■ SOURCE DATA:
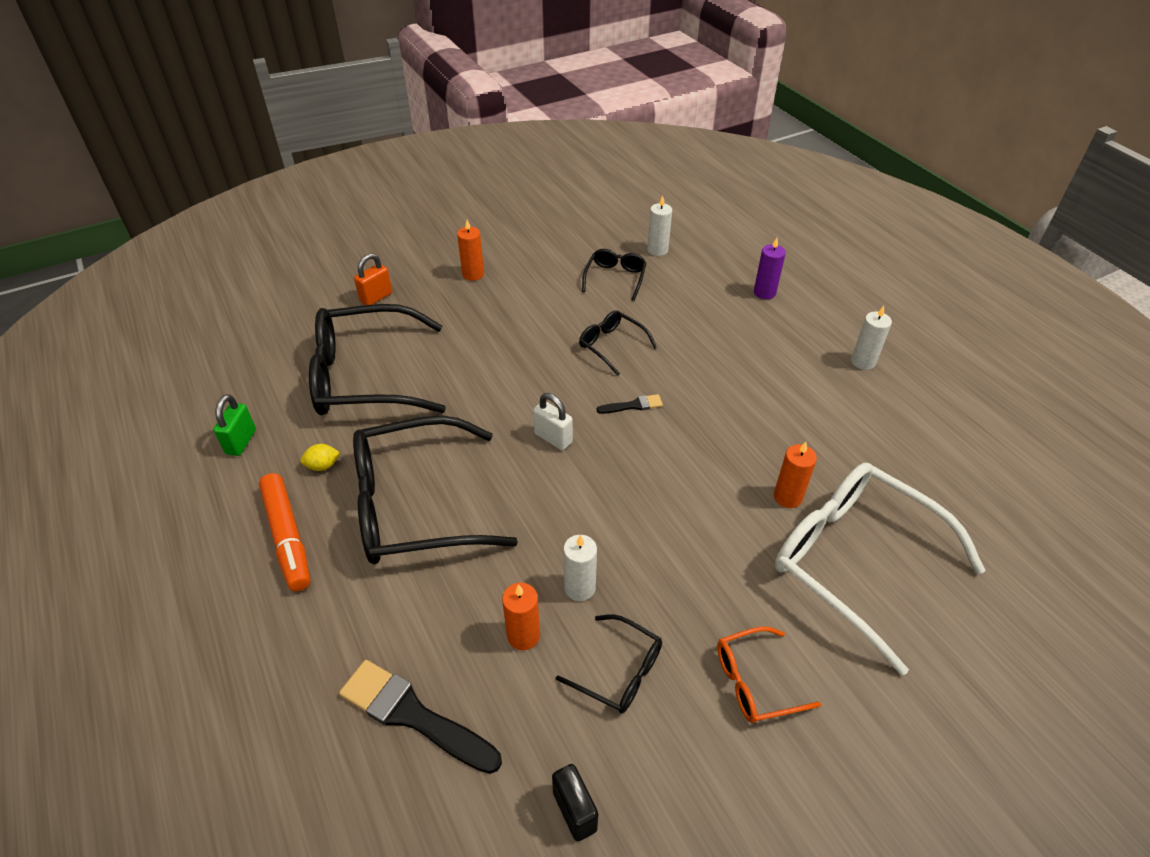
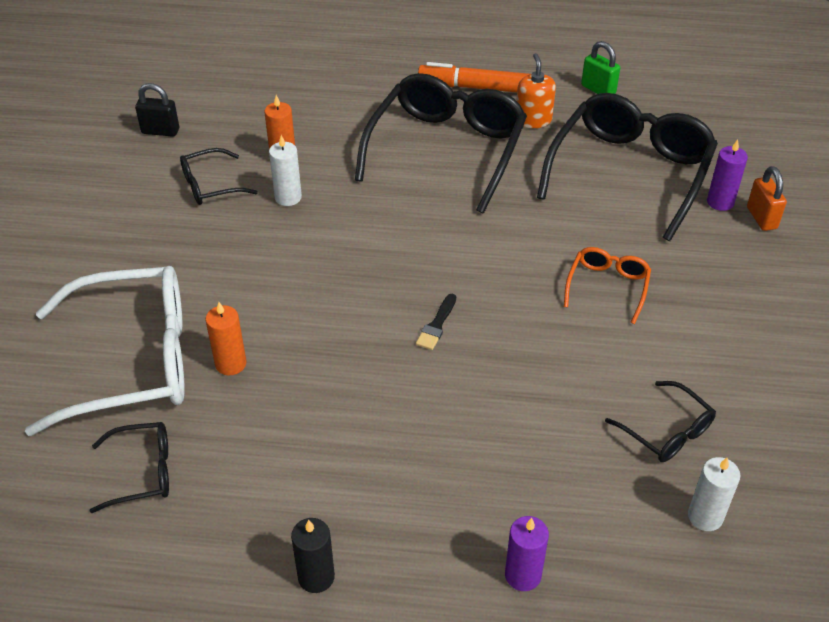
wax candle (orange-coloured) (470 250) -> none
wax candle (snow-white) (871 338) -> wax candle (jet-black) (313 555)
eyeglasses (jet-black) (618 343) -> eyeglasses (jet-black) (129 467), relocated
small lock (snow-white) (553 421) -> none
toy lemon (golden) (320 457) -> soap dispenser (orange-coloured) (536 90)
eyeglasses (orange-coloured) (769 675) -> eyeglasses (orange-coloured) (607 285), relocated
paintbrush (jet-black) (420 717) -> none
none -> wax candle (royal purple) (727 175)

* * *

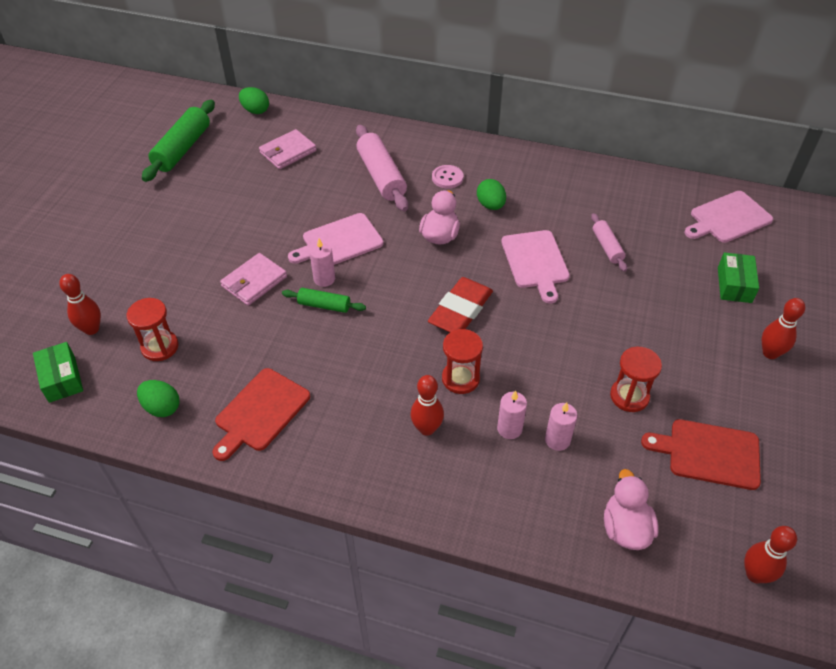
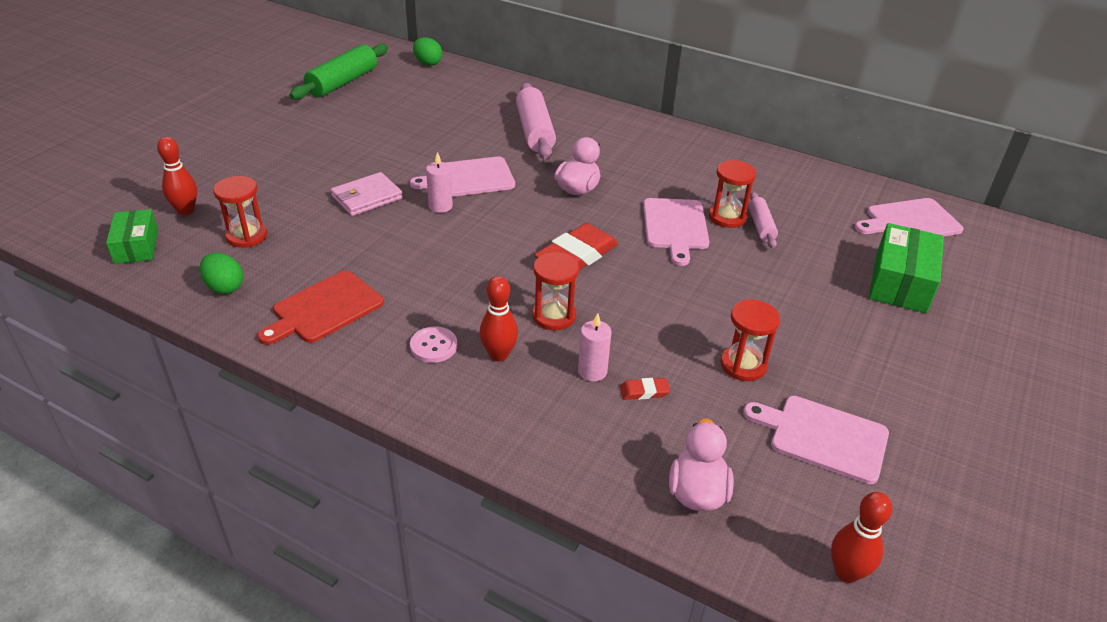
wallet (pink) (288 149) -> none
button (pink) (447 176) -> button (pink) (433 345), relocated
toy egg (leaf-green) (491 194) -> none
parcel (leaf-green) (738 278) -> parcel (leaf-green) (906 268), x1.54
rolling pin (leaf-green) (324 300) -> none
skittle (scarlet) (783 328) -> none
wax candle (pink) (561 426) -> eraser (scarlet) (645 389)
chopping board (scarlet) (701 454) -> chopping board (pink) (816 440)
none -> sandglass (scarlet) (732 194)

* * *

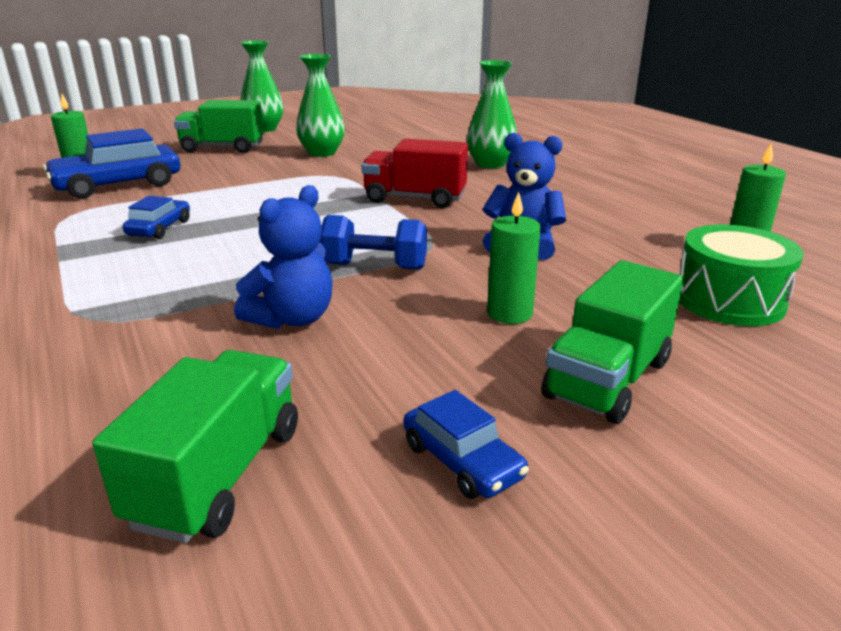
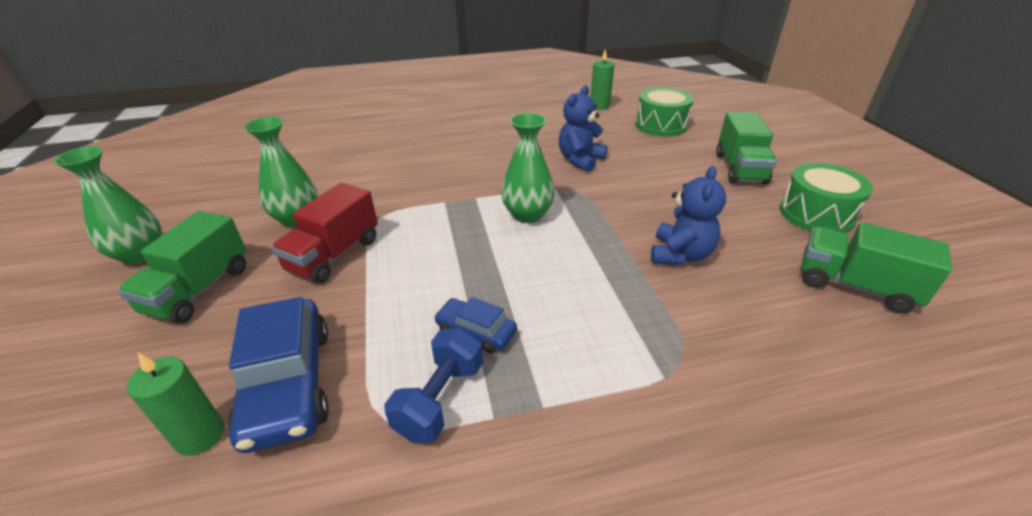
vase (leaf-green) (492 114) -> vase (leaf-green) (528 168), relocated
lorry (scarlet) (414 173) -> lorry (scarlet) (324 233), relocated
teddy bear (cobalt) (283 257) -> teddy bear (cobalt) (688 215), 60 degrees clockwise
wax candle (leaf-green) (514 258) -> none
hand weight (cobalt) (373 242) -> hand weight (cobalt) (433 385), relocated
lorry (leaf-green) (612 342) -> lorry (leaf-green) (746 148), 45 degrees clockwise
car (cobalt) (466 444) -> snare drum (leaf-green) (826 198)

■ WORK INSTRUCTION: Reproduce exactly the lines above from the line with "wallet (pink) (288 149) -> none" to the line with "none -> sandglass (scarlet) (732 194)", including both, and add nothing.

■ ANSWER TO THE PROBLEM:
wallet (pink) (288 149) -> none
button (pink) (447 176) -> button (pink) (433 345), relocated
toy egg (leaf-green) (491 194) -> none
parcel (leaf-green) (738 278) -> parcel (leaf-green) (906 268), x1.54
rolling pin (leaf-green) (324 300) -> none
skittle (scarlet) (783 328) -> none
wax candle (pink) (561 426) -> eraser (scarlet) (645 389)
chopping board (scarlet) (701 454) -> chopping board (pink) (816 440)
none -> sandglass (scarlet) (732 194)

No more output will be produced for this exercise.